> **WHAT TO DO**: Exact reproduction of all the entries is required, without any of their pictures.

> **GIVEN INFORMATION**:
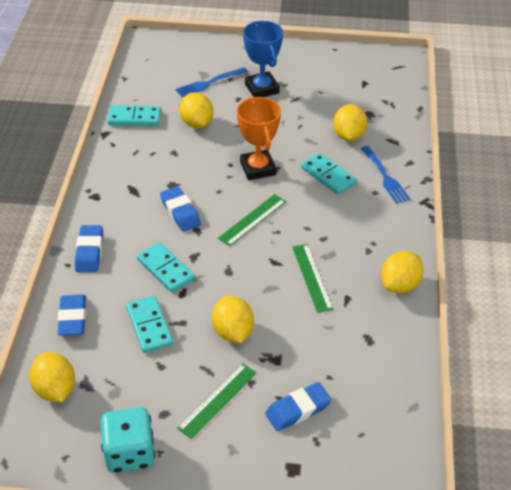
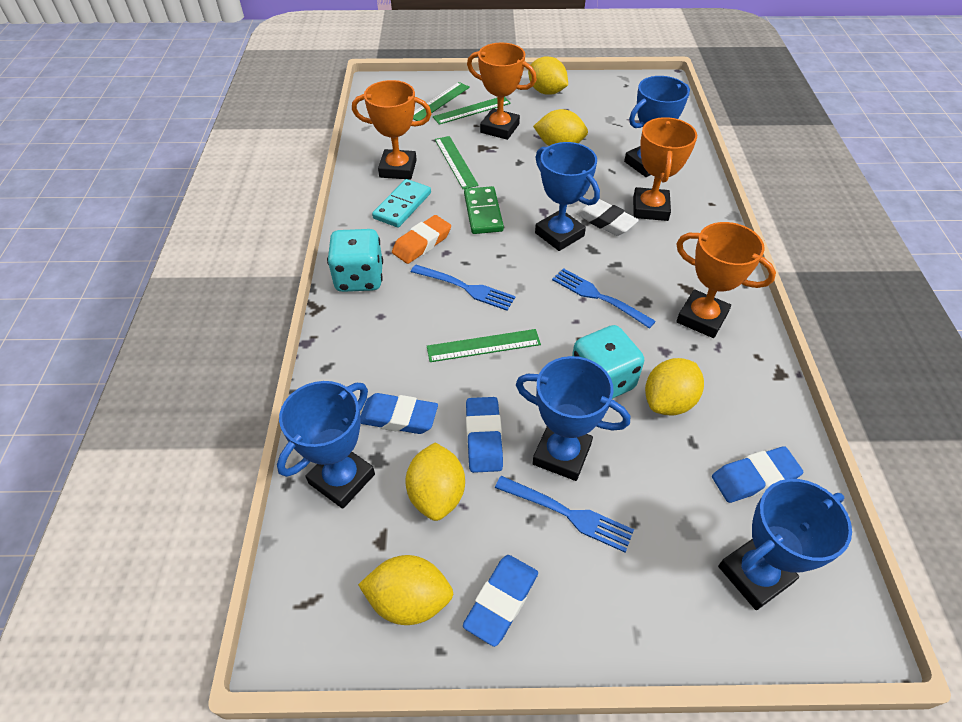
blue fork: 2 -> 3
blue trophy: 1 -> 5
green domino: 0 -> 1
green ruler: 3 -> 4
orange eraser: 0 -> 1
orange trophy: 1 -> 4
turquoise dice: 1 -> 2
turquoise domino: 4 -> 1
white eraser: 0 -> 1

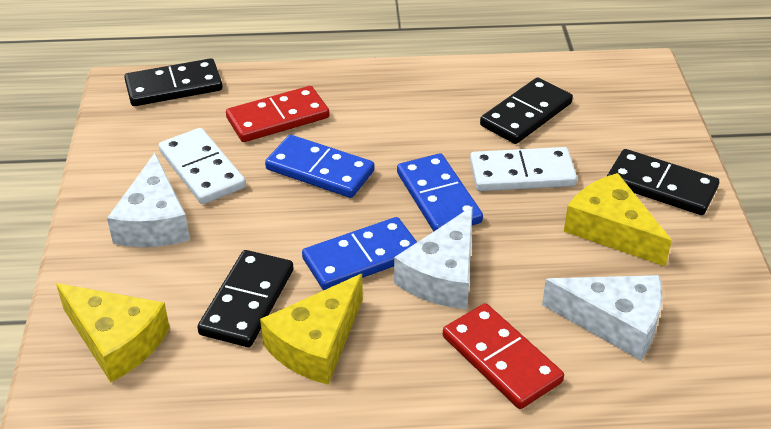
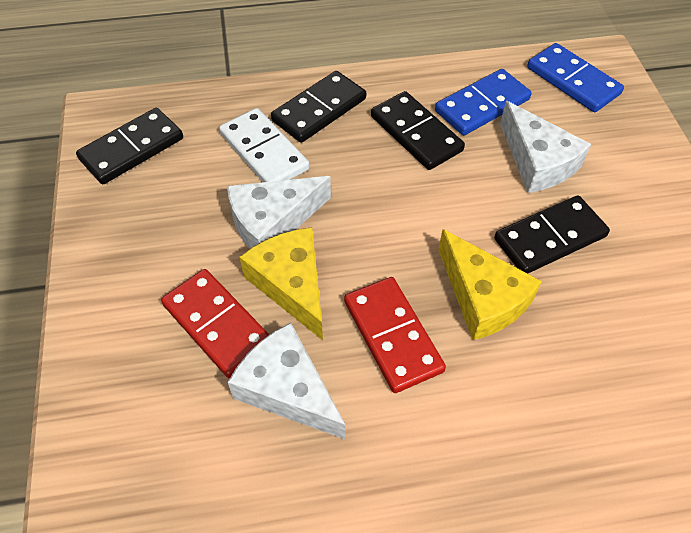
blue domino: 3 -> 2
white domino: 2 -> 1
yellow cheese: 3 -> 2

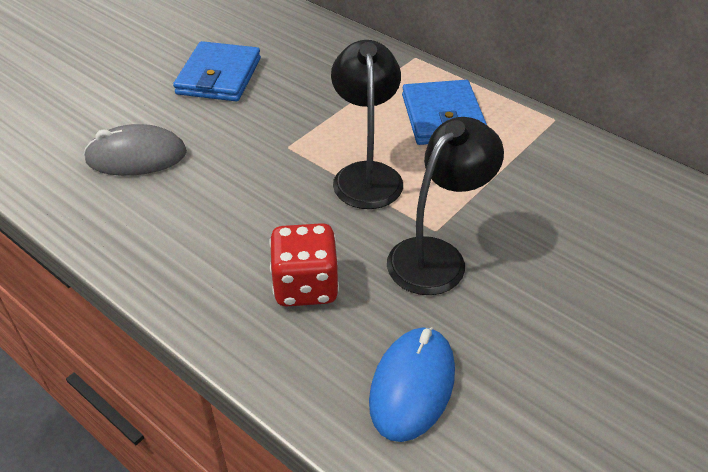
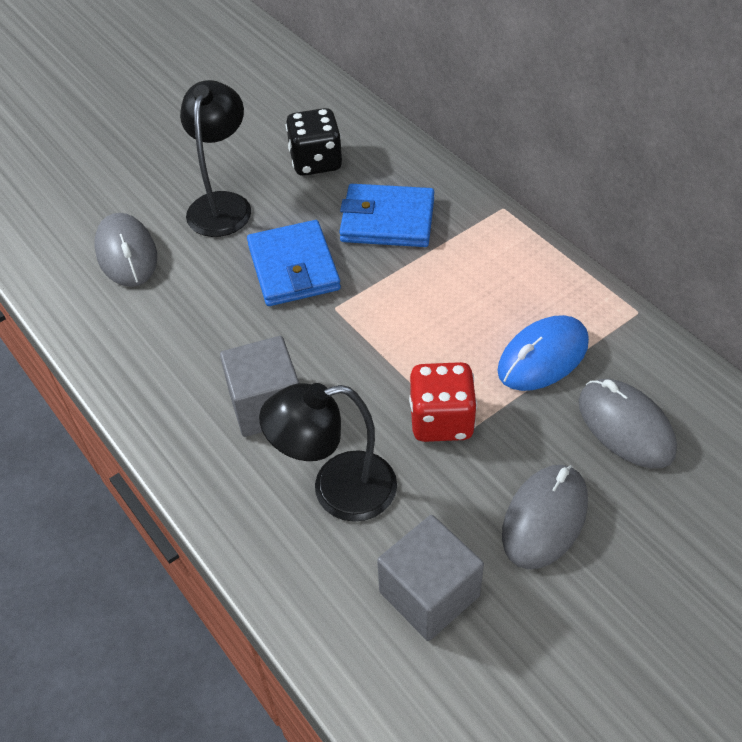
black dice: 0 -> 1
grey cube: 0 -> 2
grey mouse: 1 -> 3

> **COMPLETED EXERCISE**:
blue fork: 2 -> 3
blue trophy: 1 -> 5
green domino: 0 -> 1
green ruler: 3 -> 4
orange eraser: 0 -> 1
orange trophy: 1 -> 4
turquoise dice: 1 -> 2
turquoise domino: 4 -> 1
white eraser: 0 -> 1

blue domino: 3 -> 2
white domino: 2 -> 1
yellow cheese: 3 -> 2

black dice: 0 -> 1
grey cube: 0 -> 2
grey mouse: 1 -> 3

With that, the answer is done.